_Data supplied_
★ ★ ★ ★ ★ ★ ★

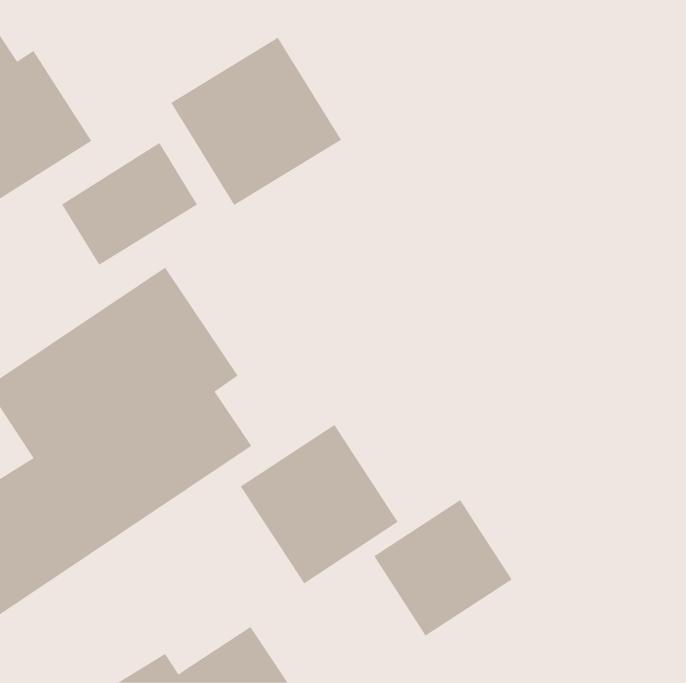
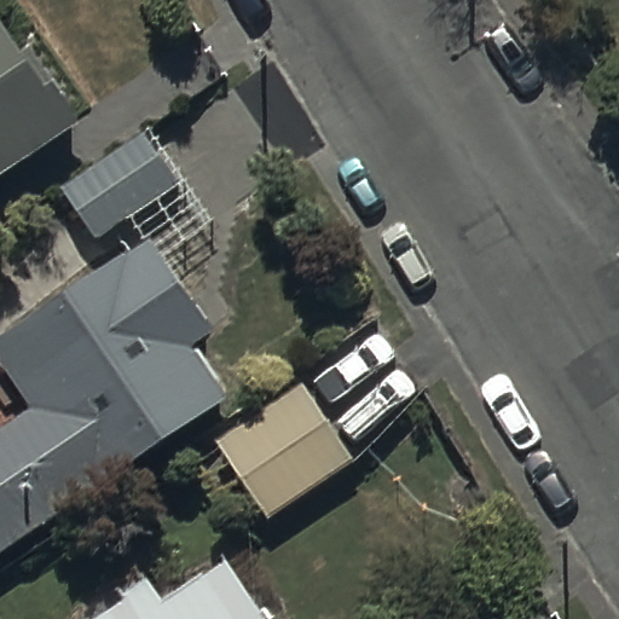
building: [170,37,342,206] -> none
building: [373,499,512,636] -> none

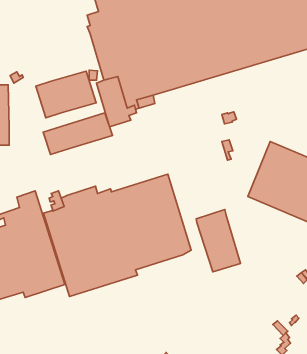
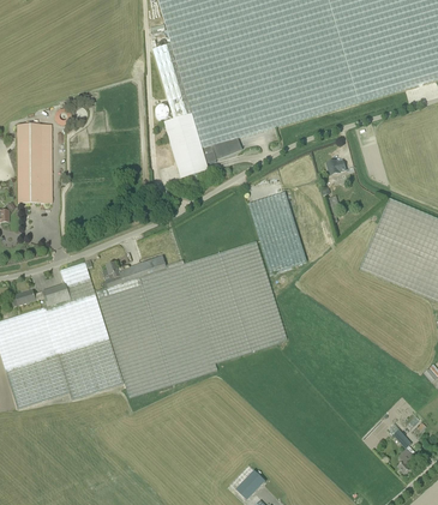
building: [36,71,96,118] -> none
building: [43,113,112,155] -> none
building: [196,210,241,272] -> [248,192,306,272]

★ ★ ★ ★ ★ ★ ★

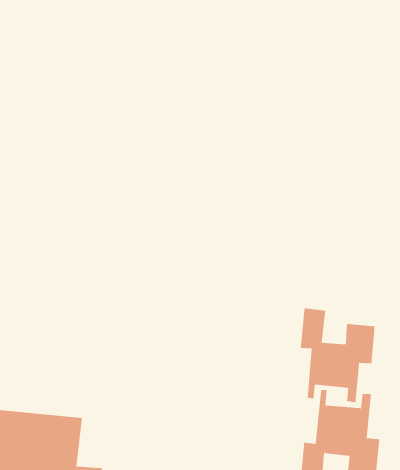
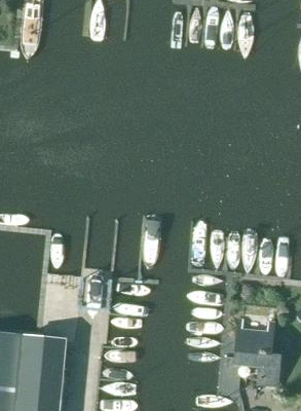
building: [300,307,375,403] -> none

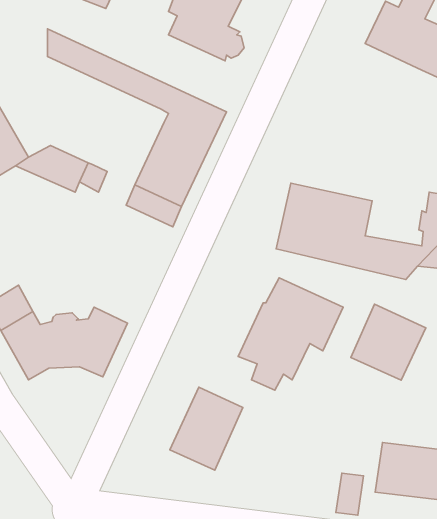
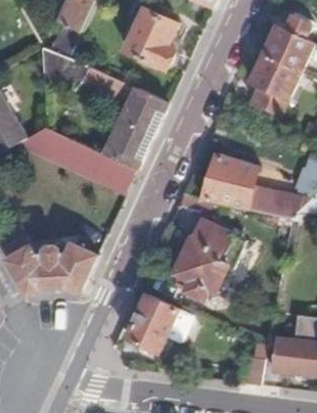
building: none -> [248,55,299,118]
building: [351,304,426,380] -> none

★ ★ ★ ★ ★ ★ ★

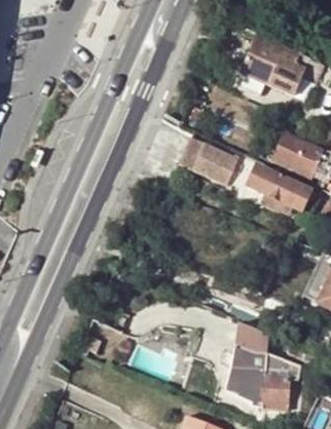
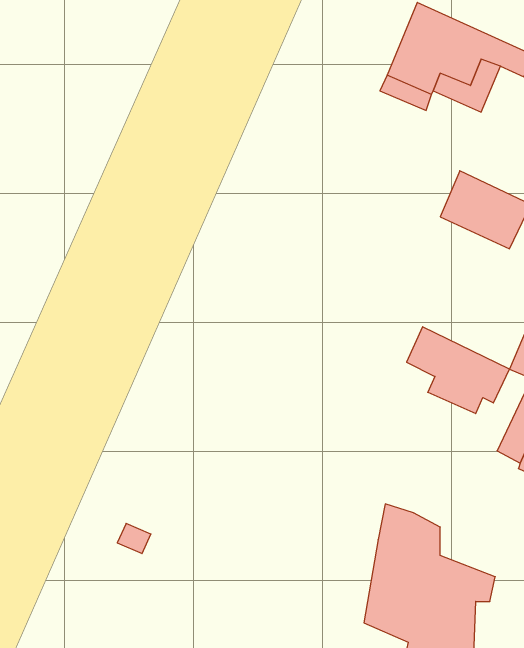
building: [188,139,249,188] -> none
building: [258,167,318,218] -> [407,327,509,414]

★ ★ ★ ★ ★ ★ ★

_Exercise details_
In the data above, retype exactly and only the lines between the one holding "building: [43,113,112,155] -> none" and the one holding "building: [196,210,241,272] ->", inclusive.

_Response to this task_
building: [43,113,112,155] -> none
building: [196,210,241,272] -> [248,192,306,272]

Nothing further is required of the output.